* _Source data_
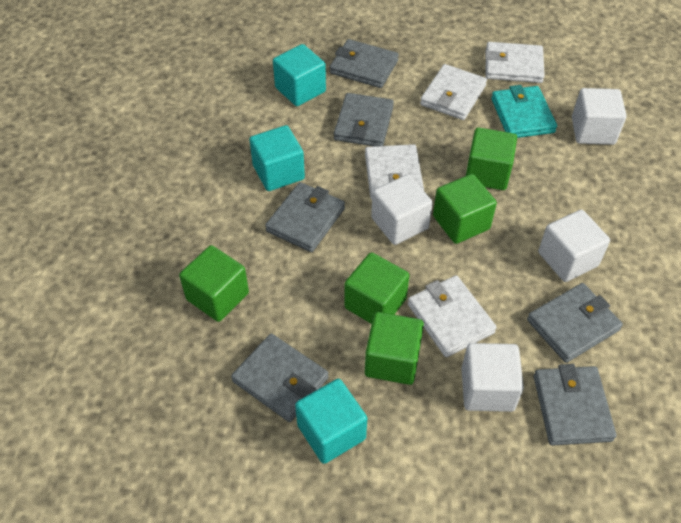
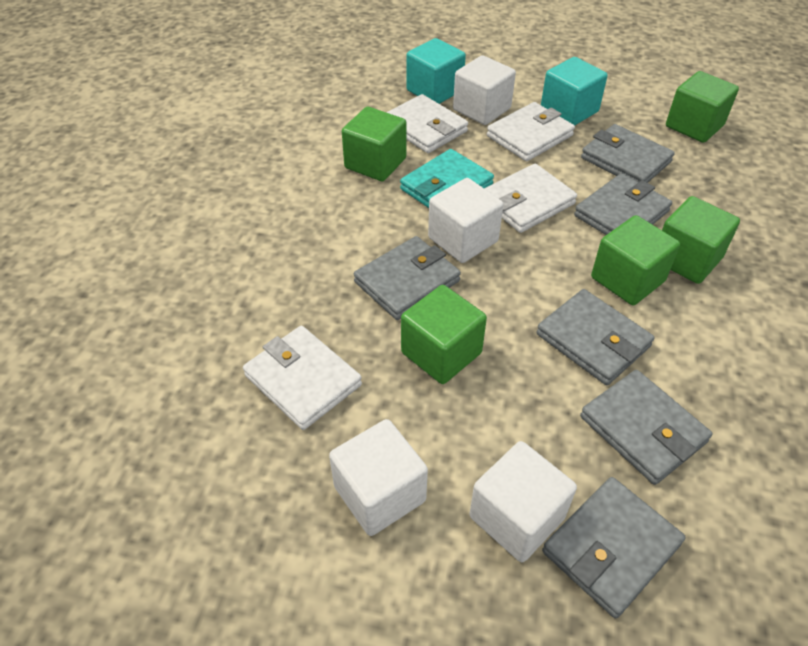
turquoise cube: 3 -> 2

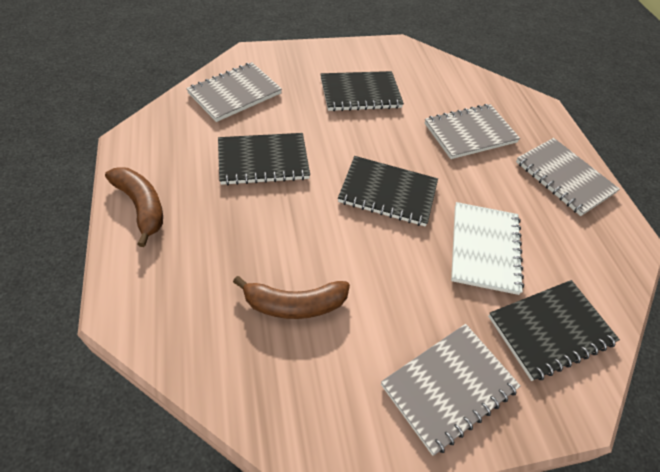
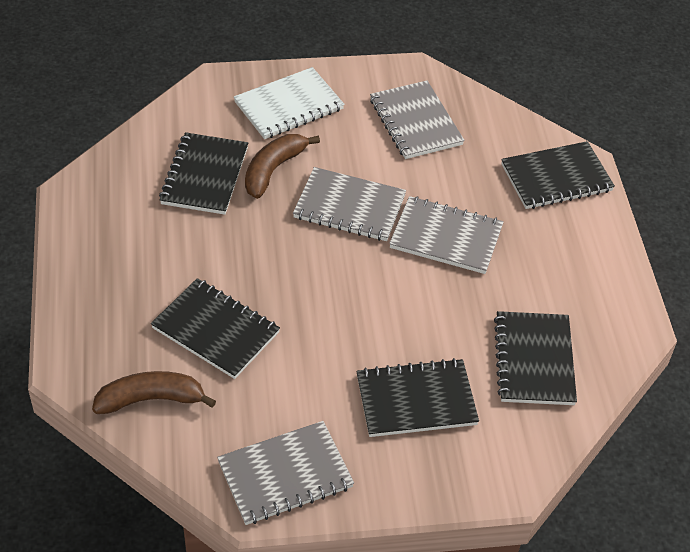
black notebook: 4 -> 5

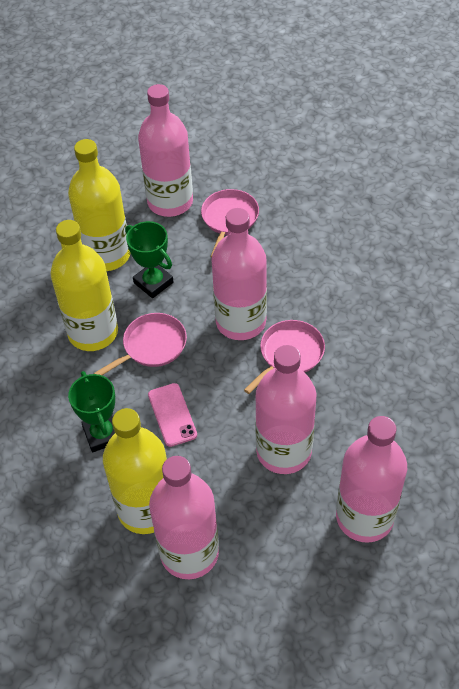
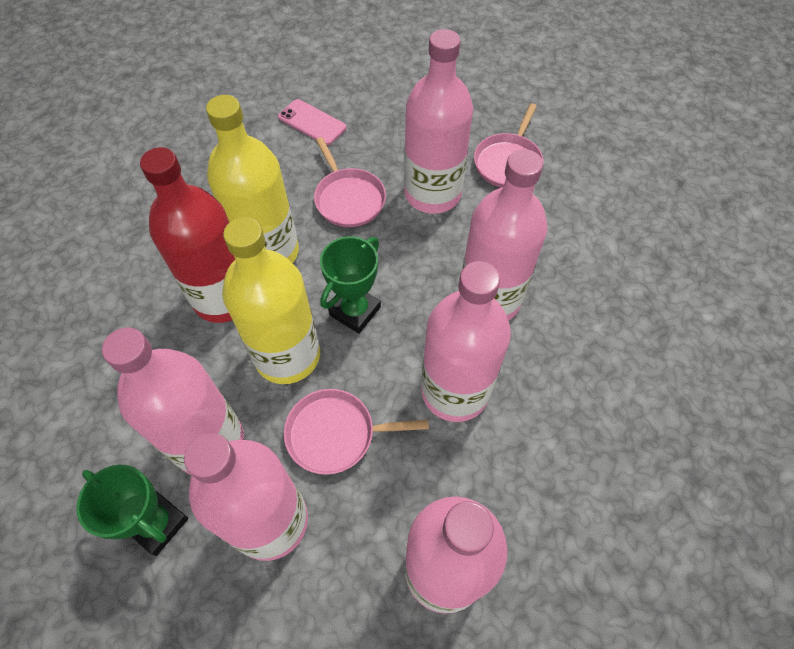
pink bottle: 5 -> 6
red bottle: 0 -> 1
yellow bottle: 3 -> 2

* _Task requirements_
Give back all the records as they stand, but with no pictures in the copy.

* _Answer to the exercise_
turquoise cube: 3 -> 2

black notebook: 4 -> 5

pink bottle: 5 -> 6
red bottle: 0 -> 1
yellow bottle: 3 -> 2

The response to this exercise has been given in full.